*Listed records*.
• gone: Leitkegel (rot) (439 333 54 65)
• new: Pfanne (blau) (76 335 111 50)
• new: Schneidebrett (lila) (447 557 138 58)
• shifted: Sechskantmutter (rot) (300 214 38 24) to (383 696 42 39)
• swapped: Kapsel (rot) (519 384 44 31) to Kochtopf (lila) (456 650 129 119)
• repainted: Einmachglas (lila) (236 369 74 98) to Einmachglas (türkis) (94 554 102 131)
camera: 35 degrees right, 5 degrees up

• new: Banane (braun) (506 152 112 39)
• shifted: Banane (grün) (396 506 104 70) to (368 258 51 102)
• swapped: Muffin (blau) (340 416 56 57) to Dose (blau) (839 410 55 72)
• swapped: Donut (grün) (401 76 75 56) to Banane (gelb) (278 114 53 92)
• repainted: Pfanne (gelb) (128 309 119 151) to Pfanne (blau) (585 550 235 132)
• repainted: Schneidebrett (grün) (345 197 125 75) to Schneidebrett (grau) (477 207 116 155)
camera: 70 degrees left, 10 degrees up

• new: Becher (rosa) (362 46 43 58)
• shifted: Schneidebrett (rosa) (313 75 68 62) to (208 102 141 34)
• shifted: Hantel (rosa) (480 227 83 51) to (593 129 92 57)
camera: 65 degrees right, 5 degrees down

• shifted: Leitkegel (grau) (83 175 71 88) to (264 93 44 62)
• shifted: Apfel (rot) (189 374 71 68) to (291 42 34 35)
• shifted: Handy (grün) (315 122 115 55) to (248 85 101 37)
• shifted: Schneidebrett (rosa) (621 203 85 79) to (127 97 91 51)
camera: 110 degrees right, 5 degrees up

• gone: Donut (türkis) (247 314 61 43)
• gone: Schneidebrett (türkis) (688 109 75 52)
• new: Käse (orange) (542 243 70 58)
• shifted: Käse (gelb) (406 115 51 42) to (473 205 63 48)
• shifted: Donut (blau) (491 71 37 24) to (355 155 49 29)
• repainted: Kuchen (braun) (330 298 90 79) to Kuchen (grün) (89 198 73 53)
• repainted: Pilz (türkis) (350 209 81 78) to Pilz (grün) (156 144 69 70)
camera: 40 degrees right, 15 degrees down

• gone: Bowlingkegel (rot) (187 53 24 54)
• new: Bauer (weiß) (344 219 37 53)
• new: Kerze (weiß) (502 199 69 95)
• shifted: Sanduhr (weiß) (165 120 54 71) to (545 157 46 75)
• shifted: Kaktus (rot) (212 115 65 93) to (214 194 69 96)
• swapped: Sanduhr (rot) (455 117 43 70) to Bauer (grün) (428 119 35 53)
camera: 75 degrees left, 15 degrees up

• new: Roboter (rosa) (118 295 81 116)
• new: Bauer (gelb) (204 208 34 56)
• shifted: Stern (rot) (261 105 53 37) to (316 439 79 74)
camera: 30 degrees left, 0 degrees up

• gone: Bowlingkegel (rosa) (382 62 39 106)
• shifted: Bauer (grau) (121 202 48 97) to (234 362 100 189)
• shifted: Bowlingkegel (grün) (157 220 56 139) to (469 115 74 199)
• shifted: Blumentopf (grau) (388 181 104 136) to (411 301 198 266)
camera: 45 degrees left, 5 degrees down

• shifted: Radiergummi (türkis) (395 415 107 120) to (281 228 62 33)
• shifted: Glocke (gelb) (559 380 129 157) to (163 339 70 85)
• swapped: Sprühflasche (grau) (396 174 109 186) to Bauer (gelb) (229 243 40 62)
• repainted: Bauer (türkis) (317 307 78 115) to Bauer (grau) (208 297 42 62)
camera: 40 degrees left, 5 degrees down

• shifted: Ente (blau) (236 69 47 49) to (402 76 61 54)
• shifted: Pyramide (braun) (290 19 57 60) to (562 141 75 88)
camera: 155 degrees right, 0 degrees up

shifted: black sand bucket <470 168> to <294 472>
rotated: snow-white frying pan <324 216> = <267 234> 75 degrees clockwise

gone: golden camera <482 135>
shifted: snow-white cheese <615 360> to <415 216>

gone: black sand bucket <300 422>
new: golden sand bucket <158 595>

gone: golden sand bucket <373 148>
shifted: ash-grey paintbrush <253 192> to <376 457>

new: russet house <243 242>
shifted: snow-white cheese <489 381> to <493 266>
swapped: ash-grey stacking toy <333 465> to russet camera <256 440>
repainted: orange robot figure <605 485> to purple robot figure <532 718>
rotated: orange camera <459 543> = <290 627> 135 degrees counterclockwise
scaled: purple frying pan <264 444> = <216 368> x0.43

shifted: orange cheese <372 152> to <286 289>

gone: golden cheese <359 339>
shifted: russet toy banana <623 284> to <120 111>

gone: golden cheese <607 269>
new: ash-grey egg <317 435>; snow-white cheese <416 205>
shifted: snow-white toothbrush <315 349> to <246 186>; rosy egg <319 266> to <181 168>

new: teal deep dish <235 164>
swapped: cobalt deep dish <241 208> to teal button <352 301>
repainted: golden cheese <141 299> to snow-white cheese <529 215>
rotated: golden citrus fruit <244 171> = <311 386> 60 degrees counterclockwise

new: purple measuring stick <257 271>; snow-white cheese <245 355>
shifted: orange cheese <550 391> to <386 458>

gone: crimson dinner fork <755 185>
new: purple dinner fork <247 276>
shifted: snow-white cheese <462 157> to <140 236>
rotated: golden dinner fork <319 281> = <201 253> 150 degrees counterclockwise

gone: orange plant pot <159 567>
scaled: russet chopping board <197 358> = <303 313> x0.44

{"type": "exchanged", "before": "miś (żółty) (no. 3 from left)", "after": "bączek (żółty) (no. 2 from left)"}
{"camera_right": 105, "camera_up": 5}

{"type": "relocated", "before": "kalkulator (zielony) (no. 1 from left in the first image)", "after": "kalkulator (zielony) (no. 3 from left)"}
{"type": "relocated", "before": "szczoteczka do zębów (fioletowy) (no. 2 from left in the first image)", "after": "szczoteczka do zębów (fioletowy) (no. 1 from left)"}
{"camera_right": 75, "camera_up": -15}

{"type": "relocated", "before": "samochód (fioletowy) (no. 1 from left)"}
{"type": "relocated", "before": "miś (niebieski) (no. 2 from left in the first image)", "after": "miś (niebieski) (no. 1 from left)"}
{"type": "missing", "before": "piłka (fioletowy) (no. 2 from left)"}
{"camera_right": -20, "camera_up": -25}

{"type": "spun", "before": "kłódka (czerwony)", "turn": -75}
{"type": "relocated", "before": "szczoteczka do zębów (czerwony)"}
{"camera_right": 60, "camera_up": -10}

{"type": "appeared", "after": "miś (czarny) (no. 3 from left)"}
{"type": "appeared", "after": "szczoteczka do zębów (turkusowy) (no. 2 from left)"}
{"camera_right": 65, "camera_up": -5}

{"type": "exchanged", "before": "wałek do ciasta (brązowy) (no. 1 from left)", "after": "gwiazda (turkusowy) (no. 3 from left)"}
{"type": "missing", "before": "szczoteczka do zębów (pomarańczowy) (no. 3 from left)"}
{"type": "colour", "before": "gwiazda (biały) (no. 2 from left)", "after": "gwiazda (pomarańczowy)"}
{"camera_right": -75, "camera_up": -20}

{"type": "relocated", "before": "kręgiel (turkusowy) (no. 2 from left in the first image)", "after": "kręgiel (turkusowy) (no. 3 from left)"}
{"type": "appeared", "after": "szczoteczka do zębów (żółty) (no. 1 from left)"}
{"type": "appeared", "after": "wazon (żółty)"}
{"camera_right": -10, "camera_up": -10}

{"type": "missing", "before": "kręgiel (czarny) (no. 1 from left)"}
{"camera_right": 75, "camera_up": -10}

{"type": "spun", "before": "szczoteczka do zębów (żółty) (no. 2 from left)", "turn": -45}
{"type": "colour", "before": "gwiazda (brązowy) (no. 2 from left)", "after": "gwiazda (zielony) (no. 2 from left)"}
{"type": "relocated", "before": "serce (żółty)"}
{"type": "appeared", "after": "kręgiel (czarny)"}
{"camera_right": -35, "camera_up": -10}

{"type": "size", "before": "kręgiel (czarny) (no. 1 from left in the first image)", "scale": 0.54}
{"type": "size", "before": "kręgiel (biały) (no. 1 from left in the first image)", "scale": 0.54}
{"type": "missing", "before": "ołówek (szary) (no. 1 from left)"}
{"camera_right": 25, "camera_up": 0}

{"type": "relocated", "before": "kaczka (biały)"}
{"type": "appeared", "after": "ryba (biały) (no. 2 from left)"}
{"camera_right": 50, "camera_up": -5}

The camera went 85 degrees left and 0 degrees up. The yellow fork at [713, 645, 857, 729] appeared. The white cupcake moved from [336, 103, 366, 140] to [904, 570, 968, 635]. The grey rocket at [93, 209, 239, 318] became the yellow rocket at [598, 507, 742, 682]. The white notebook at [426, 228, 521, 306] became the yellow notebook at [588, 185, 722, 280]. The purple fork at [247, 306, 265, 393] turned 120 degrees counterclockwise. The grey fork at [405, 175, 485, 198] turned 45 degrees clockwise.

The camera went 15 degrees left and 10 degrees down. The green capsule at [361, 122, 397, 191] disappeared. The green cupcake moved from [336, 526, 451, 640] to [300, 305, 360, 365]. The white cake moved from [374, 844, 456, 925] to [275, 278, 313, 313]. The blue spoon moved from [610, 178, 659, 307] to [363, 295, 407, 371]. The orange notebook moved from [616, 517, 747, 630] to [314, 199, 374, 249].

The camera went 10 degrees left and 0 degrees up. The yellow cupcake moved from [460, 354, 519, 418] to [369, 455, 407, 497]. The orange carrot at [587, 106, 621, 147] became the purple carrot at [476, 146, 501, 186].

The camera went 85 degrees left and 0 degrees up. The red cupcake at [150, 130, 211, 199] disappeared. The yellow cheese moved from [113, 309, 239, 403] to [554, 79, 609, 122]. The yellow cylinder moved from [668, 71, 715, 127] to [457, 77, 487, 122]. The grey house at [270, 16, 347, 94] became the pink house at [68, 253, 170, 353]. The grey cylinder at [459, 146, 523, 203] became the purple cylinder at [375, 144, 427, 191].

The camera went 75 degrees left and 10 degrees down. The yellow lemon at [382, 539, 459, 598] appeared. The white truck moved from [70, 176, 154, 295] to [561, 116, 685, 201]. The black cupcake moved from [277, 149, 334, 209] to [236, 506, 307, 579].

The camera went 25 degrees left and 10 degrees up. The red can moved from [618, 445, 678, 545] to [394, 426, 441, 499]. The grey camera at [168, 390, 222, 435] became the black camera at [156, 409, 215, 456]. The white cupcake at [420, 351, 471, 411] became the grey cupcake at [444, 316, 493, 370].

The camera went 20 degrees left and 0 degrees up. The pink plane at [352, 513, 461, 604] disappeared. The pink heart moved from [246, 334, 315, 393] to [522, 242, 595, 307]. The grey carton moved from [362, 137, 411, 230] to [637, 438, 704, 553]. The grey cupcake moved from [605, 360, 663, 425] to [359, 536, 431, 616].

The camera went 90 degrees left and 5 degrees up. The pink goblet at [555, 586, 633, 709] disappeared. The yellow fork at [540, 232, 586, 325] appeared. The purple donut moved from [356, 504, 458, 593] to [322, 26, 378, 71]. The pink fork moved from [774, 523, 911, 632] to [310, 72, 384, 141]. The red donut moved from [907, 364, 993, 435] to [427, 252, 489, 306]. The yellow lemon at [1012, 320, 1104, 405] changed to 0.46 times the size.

*Work to complete*.
Set down exactly the lines that begin the records and continue through the line bearing "554 102 131)"; include both ends.

*Output for this exercise*.
• gone: Leitkegel (rot) (439 333 54 65)
• new: Pfanne (blau) (76 335 111 50)
• new: Schneidebrett (lila) (447 557 138 58)
• shifted: Sechskantmutter (rot) (300 214 38 24) to (383 696 42 39)
• swapped: Kapsel (rot) (519 384 44 31) to Kochtopf (lila) (456 650 129 119)
• repainted: Einmachglas (lila) (236 369 74 98) to Einmachglas (türkis) (94 554 102 131)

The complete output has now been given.